Task description: Restate word for word the lines of the records below, starting at the line that contains "(544, 187) = (405, 466): black" and ending at the line that contains "(710, 462) = (502, 773): none -> black truck", with both of those lines included and nothing else.

──────── Supplied records

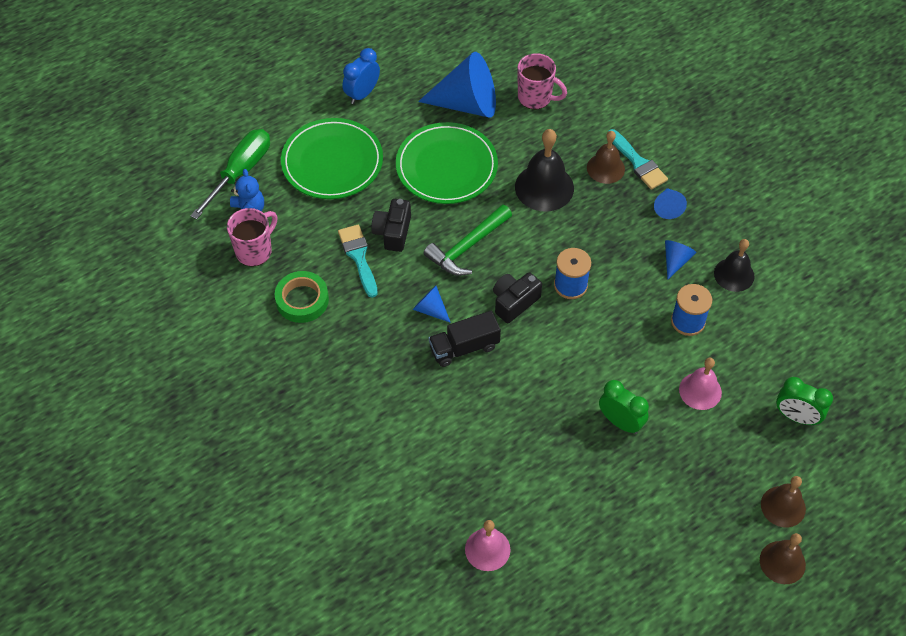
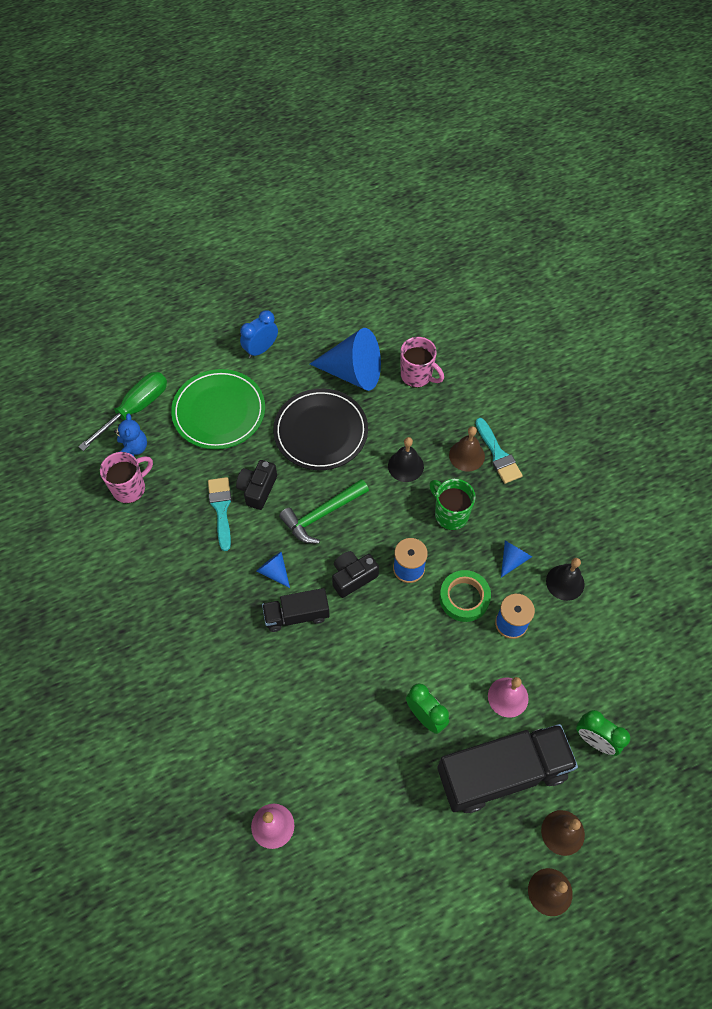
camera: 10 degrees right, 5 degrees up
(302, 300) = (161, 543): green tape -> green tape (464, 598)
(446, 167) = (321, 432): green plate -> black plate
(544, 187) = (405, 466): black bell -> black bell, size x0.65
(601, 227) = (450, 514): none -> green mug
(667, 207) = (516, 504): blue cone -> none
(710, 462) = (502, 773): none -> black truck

────────────────
──────── Supplied records

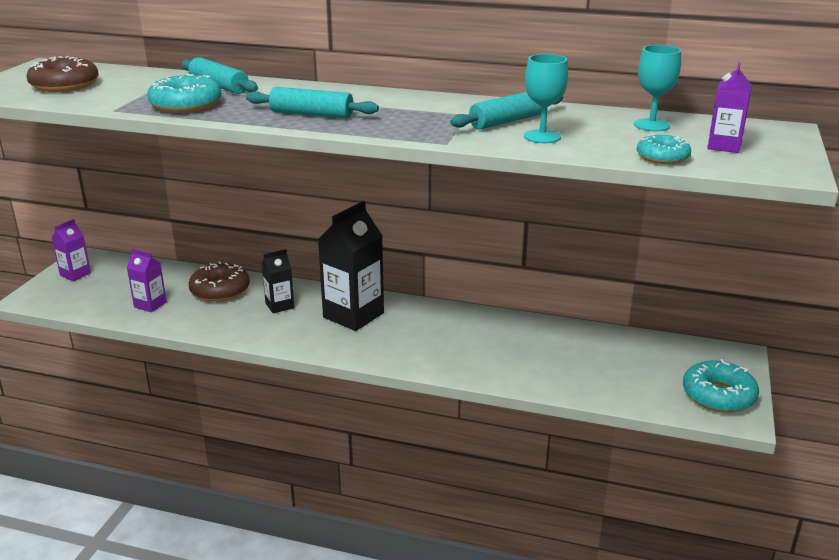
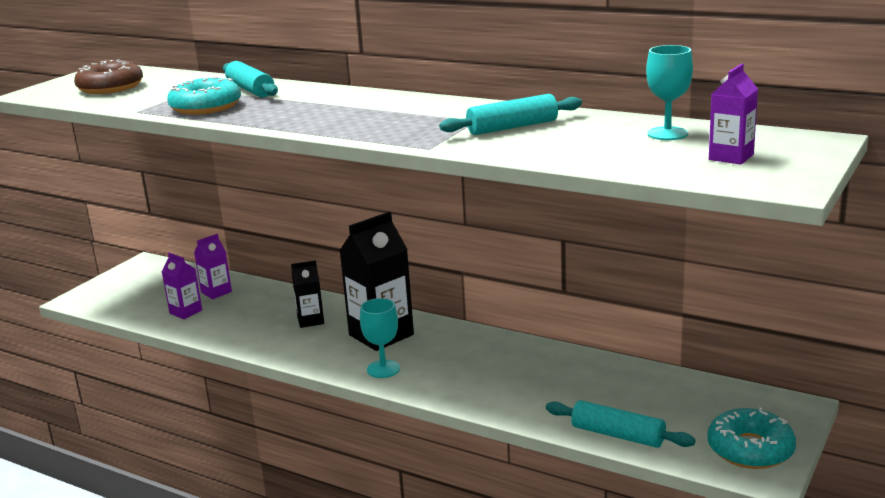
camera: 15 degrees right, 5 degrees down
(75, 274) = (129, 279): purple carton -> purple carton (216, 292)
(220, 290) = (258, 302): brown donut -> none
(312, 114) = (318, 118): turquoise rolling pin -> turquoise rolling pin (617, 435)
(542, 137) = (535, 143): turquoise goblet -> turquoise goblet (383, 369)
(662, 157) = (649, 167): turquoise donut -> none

────────────────

Answer section:
(544, 187) = (405, 466): black bell -> black bell, size x0.65
(601, 227) = (450, 514): none -> green mug
(667, 207) = (516, 504): blue cone -> none
(710, 462) = (502, 773): none -> black truck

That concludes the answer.